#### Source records
━━━━━━━━━━
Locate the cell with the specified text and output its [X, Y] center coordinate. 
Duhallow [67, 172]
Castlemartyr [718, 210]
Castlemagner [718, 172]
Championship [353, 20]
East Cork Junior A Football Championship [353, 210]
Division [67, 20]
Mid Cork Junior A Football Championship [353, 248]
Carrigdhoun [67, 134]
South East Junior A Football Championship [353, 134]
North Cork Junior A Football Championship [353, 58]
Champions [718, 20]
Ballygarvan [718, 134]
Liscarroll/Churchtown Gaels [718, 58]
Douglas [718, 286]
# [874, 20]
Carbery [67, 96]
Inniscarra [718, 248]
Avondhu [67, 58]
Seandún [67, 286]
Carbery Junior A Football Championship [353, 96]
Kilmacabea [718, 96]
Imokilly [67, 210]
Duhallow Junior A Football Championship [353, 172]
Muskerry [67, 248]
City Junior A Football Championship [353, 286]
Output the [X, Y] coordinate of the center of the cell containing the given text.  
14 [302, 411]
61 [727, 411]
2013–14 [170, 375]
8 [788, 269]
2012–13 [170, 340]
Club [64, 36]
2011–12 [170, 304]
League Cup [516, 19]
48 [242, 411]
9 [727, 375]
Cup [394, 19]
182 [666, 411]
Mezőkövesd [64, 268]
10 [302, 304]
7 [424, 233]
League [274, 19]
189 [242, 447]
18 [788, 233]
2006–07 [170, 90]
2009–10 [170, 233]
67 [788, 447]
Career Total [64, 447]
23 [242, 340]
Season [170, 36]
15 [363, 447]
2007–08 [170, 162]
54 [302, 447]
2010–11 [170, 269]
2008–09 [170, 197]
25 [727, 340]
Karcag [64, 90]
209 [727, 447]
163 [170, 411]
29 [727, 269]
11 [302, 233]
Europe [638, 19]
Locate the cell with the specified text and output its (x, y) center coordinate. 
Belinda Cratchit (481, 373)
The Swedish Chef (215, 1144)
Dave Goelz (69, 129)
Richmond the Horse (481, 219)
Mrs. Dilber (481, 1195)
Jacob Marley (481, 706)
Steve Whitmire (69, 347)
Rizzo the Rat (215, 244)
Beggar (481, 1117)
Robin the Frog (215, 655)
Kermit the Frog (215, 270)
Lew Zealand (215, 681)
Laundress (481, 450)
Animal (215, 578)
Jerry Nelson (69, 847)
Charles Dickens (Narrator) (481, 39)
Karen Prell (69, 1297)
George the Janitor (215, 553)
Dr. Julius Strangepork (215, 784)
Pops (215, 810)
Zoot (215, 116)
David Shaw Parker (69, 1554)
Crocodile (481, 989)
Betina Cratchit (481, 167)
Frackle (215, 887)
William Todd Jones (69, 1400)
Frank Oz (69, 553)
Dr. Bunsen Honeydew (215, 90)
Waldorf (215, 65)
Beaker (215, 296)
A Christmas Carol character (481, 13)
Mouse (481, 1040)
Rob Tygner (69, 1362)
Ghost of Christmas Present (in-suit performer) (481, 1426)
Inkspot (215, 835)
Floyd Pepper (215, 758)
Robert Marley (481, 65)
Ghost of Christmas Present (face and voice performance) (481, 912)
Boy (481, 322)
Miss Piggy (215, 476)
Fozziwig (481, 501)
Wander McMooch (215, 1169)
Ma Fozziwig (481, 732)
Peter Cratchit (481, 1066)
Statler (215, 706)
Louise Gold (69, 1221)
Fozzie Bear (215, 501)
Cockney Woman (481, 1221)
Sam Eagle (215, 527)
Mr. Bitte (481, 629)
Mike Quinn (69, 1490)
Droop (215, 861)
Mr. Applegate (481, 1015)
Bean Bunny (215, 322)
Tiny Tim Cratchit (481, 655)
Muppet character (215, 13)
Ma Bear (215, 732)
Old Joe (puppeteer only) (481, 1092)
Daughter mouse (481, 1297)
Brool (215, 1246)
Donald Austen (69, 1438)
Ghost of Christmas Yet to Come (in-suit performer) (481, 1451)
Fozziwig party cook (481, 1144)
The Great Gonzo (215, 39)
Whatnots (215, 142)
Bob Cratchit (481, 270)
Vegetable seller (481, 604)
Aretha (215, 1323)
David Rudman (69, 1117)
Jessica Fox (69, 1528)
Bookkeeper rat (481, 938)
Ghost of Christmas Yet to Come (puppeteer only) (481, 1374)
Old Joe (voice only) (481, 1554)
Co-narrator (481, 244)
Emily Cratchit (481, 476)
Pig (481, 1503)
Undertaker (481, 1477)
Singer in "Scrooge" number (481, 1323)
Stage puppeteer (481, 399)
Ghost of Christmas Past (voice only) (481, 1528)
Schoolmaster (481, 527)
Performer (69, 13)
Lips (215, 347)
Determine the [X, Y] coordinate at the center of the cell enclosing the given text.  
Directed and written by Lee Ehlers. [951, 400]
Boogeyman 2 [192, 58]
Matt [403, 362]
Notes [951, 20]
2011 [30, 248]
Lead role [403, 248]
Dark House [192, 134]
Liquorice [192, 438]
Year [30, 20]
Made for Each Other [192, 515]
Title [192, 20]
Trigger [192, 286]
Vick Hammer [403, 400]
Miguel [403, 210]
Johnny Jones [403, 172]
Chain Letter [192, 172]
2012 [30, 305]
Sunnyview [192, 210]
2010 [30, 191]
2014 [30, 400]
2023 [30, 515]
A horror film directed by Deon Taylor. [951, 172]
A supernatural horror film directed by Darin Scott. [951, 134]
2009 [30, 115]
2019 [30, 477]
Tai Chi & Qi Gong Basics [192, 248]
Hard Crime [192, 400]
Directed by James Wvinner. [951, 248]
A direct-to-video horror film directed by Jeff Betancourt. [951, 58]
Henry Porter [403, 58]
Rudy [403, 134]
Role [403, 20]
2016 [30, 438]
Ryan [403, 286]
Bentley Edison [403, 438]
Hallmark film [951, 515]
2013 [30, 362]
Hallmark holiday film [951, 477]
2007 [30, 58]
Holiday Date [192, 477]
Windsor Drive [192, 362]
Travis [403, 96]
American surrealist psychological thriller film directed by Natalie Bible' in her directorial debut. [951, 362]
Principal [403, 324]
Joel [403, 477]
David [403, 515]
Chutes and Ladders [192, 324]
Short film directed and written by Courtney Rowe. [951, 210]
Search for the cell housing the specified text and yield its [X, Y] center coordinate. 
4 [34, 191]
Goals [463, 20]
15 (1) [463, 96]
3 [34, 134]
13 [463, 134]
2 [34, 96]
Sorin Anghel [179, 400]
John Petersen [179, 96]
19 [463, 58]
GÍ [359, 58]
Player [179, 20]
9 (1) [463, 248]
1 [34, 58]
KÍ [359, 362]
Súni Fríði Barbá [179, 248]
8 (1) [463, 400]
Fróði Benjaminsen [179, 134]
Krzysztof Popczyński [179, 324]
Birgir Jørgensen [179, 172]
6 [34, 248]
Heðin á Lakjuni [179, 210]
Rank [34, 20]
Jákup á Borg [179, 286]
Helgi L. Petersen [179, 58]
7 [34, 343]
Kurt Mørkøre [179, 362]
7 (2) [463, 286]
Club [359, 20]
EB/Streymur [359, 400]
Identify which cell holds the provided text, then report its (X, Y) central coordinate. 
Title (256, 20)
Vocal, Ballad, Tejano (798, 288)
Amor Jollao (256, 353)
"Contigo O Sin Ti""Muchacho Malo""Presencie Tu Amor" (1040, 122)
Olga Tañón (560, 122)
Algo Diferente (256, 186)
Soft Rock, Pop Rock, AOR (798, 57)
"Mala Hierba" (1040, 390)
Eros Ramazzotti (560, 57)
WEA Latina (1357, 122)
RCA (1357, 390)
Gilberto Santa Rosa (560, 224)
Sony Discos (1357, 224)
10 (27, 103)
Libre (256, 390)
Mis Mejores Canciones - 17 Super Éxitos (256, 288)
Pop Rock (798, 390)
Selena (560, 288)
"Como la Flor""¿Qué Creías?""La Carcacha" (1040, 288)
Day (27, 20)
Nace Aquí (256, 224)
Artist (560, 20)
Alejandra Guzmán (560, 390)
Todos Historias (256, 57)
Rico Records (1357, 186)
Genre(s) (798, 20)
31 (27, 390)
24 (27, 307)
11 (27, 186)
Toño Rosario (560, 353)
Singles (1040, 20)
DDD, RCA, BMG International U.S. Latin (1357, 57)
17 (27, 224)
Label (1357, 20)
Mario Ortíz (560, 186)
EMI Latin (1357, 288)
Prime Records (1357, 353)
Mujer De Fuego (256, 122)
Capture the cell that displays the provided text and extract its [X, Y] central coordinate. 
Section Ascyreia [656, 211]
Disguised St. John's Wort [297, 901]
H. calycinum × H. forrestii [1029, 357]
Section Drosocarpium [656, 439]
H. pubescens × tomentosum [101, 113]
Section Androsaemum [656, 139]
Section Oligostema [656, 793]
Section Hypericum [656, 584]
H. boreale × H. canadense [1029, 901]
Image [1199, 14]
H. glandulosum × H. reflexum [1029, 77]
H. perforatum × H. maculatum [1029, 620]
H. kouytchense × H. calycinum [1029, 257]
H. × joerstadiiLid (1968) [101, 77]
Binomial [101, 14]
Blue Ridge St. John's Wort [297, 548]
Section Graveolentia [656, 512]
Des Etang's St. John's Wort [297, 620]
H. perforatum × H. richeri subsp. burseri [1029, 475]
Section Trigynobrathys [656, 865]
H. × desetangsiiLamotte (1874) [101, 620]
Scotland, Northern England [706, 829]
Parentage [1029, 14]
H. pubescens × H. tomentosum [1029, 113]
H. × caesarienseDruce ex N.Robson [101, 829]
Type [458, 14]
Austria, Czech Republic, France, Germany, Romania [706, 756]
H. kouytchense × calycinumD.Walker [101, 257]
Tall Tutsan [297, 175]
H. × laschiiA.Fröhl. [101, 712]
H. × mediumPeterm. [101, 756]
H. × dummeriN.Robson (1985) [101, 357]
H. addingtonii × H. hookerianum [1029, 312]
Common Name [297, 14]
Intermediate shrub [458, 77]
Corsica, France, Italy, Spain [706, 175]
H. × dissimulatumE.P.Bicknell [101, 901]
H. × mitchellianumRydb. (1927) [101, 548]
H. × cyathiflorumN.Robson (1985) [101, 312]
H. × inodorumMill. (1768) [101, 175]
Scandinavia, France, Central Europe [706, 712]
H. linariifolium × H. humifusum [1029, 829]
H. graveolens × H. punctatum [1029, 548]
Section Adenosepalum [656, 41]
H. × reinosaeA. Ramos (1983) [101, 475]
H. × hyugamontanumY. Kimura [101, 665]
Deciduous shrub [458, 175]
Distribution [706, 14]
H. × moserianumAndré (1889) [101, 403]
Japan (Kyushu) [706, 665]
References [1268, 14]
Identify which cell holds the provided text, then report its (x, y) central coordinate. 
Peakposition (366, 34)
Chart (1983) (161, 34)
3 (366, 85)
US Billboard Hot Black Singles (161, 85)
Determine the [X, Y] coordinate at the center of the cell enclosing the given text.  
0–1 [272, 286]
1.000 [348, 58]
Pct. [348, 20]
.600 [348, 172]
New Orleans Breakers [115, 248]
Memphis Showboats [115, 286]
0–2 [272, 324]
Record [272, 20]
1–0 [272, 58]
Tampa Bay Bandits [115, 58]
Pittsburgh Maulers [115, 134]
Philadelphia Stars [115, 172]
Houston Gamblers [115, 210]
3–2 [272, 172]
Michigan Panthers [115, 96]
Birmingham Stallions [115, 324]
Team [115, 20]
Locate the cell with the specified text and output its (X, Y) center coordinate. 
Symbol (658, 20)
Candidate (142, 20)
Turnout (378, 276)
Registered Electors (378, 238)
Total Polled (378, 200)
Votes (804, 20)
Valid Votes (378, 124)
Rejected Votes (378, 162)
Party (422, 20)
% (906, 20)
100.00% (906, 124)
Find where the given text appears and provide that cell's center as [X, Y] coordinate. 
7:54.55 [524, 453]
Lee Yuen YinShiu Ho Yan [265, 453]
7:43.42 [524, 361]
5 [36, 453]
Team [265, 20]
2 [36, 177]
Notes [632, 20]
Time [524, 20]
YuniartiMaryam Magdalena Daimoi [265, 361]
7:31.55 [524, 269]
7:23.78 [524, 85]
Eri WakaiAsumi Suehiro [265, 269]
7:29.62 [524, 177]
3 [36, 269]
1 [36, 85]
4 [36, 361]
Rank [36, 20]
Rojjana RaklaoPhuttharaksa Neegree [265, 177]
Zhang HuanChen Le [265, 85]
━━━━━━━━━━
#### Task to carry out
Repeat the records above without any change, from their first line through the line containing "Division [67, 20]", both included.

#### Response for this exercise
Locate the cell with the specified text and output its [X, Y] center coordinate. 
Duhallow [67, 172]
Castlemartyr [718, 210]
Castlemagner [718, 172]
Championship [353, 20]
East Cork Junior A Football Championship [353, 210]
Division [67, 20]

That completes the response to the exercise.